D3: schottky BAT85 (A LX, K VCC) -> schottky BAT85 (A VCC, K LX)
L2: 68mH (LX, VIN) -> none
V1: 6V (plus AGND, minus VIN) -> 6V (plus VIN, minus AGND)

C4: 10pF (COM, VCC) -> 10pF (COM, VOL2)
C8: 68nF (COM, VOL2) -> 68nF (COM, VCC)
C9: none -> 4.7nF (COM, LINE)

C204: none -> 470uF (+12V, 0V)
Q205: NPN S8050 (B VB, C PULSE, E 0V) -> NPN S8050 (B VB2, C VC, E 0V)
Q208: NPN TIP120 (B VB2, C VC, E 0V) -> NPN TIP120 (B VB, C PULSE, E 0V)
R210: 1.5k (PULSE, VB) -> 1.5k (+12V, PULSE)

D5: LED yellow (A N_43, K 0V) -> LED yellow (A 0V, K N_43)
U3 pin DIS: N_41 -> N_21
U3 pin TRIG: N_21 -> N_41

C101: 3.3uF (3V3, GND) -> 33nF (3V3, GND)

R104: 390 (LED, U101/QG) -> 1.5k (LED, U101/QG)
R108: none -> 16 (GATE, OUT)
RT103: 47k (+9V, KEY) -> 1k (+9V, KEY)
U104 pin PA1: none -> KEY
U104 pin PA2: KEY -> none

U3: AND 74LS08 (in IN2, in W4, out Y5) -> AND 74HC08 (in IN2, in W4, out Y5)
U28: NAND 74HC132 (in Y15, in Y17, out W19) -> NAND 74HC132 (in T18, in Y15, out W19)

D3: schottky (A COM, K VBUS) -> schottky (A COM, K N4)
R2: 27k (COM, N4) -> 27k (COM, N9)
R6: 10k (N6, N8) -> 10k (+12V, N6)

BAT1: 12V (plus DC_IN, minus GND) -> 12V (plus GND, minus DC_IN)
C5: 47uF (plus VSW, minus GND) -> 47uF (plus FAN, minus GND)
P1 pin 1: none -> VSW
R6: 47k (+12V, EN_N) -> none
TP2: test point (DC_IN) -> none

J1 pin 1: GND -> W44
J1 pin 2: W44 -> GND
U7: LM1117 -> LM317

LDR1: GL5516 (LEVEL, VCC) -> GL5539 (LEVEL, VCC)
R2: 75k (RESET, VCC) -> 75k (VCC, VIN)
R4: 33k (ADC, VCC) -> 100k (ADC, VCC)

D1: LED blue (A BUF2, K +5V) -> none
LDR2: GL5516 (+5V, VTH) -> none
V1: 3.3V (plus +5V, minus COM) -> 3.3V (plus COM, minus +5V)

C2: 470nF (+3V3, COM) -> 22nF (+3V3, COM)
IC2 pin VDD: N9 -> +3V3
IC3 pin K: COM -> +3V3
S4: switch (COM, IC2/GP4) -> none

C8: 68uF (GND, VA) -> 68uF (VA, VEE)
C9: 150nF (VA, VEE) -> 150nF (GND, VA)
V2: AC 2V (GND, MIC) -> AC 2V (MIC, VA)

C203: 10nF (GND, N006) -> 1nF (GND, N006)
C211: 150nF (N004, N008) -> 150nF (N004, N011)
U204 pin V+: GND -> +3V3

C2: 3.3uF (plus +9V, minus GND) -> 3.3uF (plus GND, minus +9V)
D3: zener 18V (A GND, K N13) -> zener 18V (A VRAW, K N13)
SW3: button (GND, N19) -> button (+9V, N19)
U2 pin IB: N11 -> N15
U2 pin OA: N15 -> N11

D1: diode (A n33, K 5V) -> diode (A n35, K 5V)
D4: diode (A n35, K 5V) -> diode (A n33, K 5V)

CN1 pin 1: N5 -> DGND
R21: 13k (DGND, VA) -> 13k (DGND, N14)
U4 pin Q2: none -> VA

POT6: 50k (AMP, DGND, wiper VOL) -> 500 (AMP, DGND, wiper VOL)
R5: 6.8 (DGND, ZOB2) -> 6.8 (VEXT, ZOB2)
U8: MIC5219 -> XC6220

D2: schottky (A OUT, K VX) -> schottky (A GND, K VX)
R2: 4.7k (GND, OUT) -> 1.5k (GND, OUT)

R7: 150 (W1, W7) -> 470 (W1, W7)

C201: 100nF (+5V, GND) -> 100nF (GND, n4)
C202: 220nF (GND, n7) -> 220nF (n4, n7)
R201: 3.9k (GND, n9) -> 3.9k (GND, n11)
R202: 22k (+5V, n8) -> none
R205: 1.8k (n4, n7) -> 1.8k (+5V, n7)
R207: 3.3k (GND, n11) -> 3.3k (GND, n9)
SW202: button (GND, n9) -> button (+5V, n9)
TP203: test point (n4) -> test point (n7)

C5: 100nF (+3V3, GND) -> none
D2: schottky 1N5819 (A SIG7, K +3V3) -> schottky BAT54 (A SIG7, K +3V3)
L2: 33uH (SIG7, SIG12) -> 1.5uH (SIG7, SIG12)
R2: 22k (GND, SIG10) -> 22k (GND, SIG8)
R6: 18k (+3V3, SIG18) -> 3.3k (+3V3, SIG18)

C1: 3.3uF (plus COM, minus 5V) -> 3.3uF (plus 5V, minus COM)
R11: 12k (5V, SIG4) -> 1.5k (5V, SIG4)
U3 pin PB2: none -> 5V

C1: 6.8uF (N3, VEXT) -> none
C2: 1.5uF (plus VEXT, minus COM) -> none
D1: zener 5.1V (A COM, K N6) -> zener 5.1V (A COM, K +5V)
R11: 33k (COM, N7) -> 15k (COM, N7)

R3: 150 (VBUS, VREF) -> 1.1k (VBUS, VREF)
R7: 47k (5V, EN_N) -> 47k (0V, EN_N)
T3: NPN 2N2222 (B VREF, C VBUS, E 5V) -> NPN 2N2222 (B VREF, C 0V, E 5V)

* Work to complete
A word-for-word restatement of the lines running from the one with "U204 pin V+: GND -> +3V3" to the last line of the records is the whole answer.

* Result below
U204 pin V+: GND -> +3V3

C2: 3.3uF (plus +9V, minus GND) -> 3.3uF (plus GND, minus +9V)
D3: zener 18V (A GND, K N13) -> zener 18V (A VRAW, K N13)
SW3: button (GND, N19) -> button (+9V, N19)
U2 pin IB: N11 -> N15
U2 pin OA: N15 -> N11

D1: diode (A n33, K 5V) -> diode (A n35, K 5V)
D4: diode (A n35, K 5V) -> diode (A n33, K 5V)

CN1 pin 1: N5 -> DGND
R21: 13k (DGND, VA) -> 13k (DGND, N14)
U4 pin Q2: none -> VA

POT6: 50k (AMP, DGND, wiper VOL) -> 500 (AMP, DGND, wiper VOL)
R5: 6.8 (DGND, ZOB2) -> 6.8 (VEXT, ZOB2)
U8: MIC5219 -> XC6220

D2: schottky (A OUT, K VX) -> schottky (A GND, K VX)
R2: 4.7k (GND, OUT) -> 1.5k (GND, OUT)

R7: 150 (W1, W7) -> 470 (W1, W7)

C201: 100nF (+5V, GND) -> 100nF (GND, n4)
C202: 220nF (GND, n7) -> 220nF (n4, n7)
R201: 3.9k (GND, n9) -> 3.9k (GND, n11)
R202: 22k (+5V, n8) -> none
R205: 1.8k (n4, n7) -> 1.8k (+5V, n7)
R207: 3.3k (GND, n11) -> 3.3k (GND, n9)
SW202: button (GND, n9) -> button (+5V, n9)
TP203: test point (n4) -> test point (n7)

C5: 100nF (+3V3, GND) -> none
D2: schottky 1N5819 (A SIG7, K +3V3) -> schottky BAT54 (A SIG7, K +3V3)
L2: 33uH (SIG7, SIG12) -> 1.5uH (SIG7, SIG12)
R2: 22k (GND, SIG10) -> 22k (GND, SIG8)
R6: 18k (+3V3, SIG18) -> 3.3k (+3V3, SIG18)

C1: 3.3uF (plus COM, minus 5V) -> 3.3uF (plus 5V, minus COM)
R11: 12k (5V, SIG4) -> 1.5k (5V, SIG4)
U3 pin PB2: none -> 5V

C1: 6.8uF (N3, VEXT) -> none
C2: 1.5uF (plus VEXT, minus COM) -> none
D1: zener 5.1V (A COM, K N6) -> zener 5.1V (A COM, K +5V)
R11: 33k (COM, N7) -> 15k (COM, N7)

R3: 150 (VBUS, VREF) -> 1.1k (VBUS, VREF)
R7: 47k (5V, EN_N) -> 47k (0V, EN_N)
T3: NPN 2N2222 (B VREF, C VBUS, E 5V) -> NPN 2N2222 (B VREF, C 0V, E 5V)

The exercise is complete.